Stored dataset items

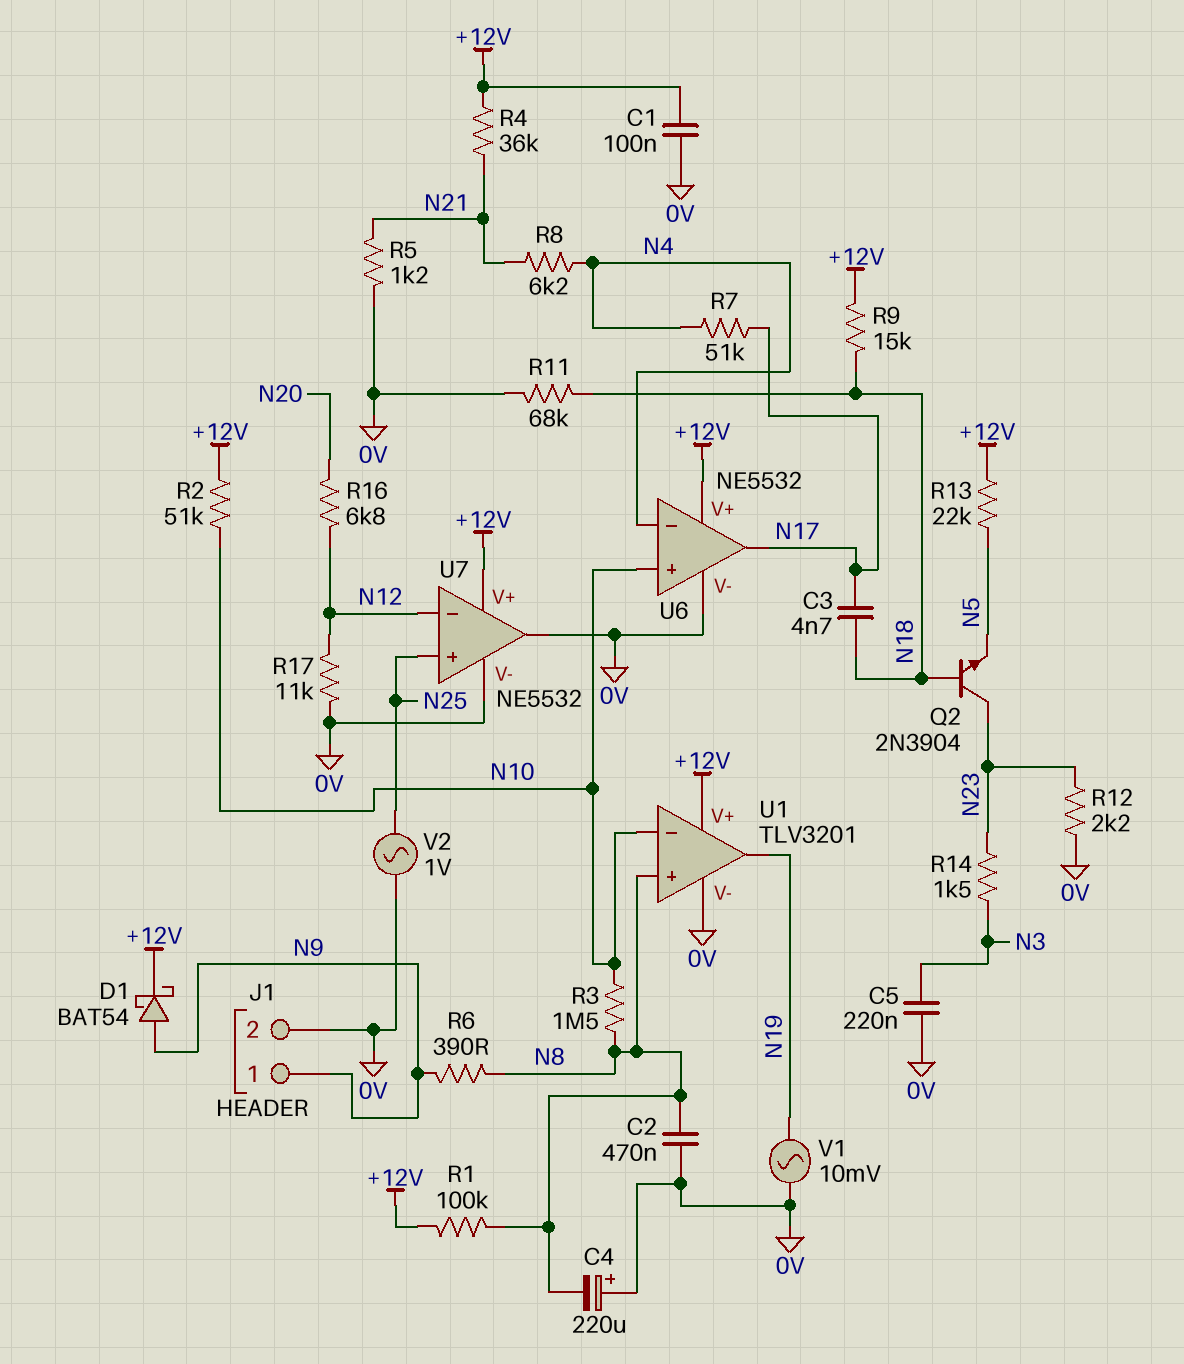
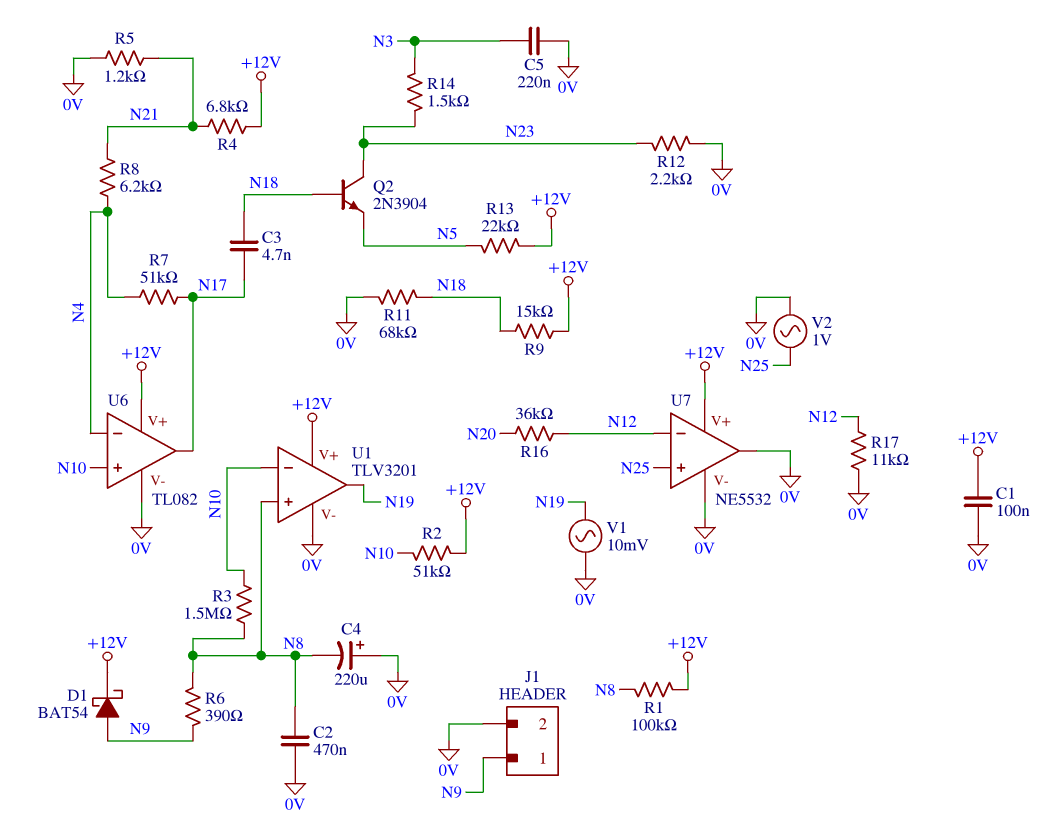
R4: 36k (+12V, N21) -> 6.8k (+12V, N21)
R16: 6.8k (N12, N20) -> 36k (N12, N20)
U6: NE5532 -> TL082

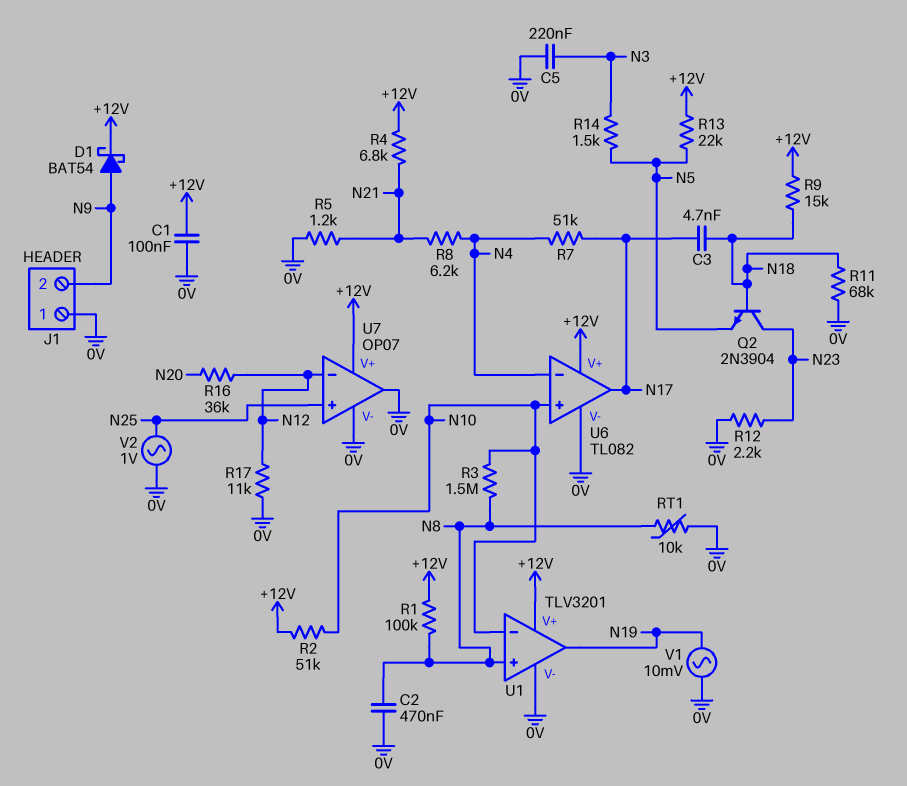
C4: 220uF (plus 0V, minus N8) -> none
J1 pin 1: N9 -> 0V
J1 pin 2: 0V -> N9
R6: 390 (N8, N9) -> none
R14: 1.5k (N3, N23) -> 1.5k (N3, N5)
RT1: none -> 10k (0V, N8)
U7: NE5532 -> OP07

- Goal of the exercise -
Nothing but an exact copy of the data, without its images, should make up your answer.

- Result of this exercise -
R4: 36k (+12V, N21) -> 6.8k (+12V, N21)
R16: 6.8k (N12, N20) -> 36k (N12, N20)
U6: NE5532 -> TL082

C4: 220uF (plus 0V, minus N8) -> none
J1 pin 1: N9 -> 0V
J1 pin 2: 0V -> N9
R6: 390 (N8, N9) -> none
R14: 1.5k (N3, N23) -> 1.5k (N3, N5)
RT1: none -> 10k (0V, N8)
U7: NE5532 -> OP07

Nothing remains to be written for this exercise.